▶ **Activity**
What you return should be the complete listing, unchanged, with no pictures in it.

▶ **Provided data**
<<<<
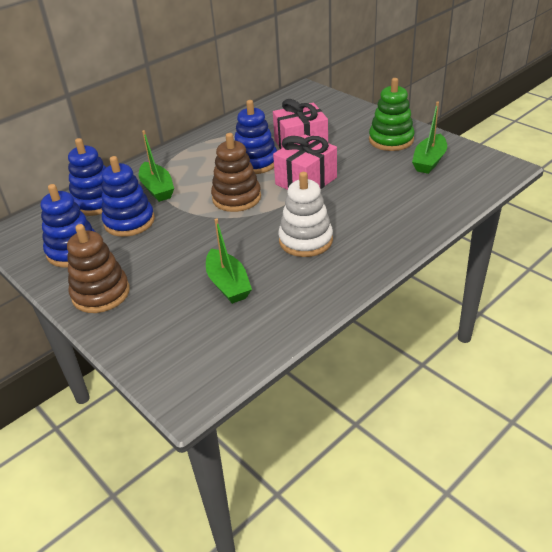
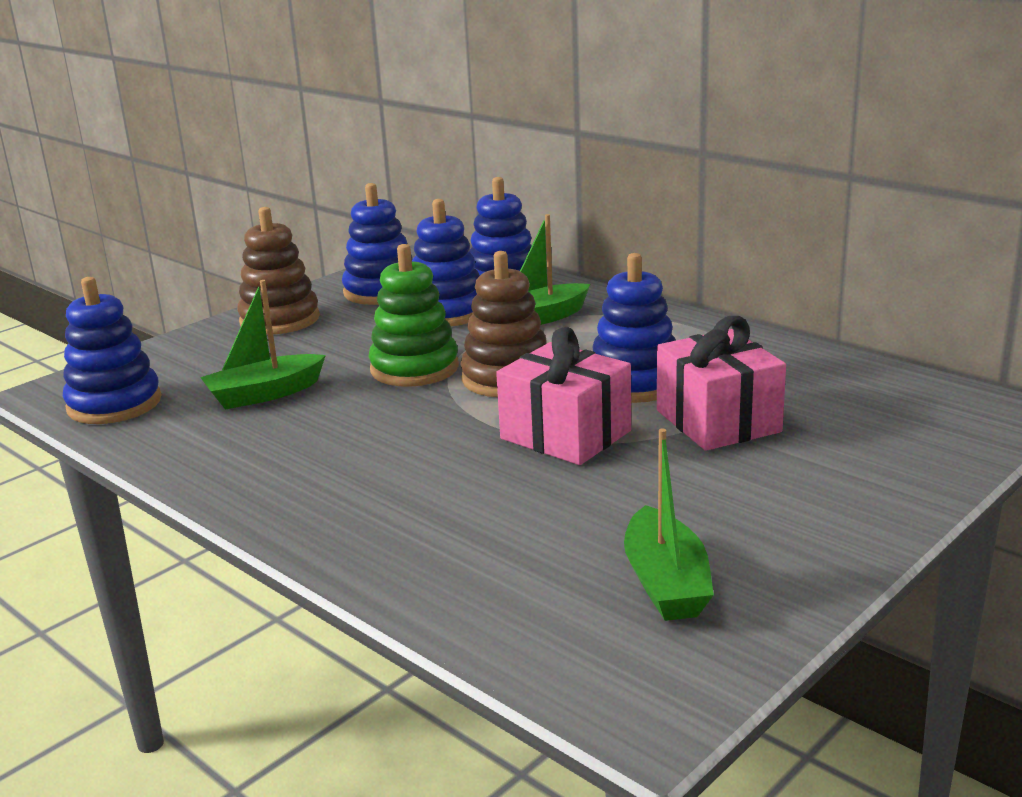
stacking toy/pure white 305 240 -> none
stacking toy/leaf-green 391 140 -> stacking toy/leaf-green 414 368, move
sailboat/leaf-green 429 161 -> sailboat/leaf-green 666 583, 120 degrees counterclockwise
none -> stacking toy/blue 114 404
>>>>
▶ **Finished exercise**
stacking toy/pure white 305 240 -> none
stacking toy/leaf-green 391 140 -> stacking toy/leaf-green 414 368, move
sailboat/leaf-green 429 161 -> sailboat/leaf-green 666 583, 120 degrees counterclockwise
none -> stacking toy/blue 114 404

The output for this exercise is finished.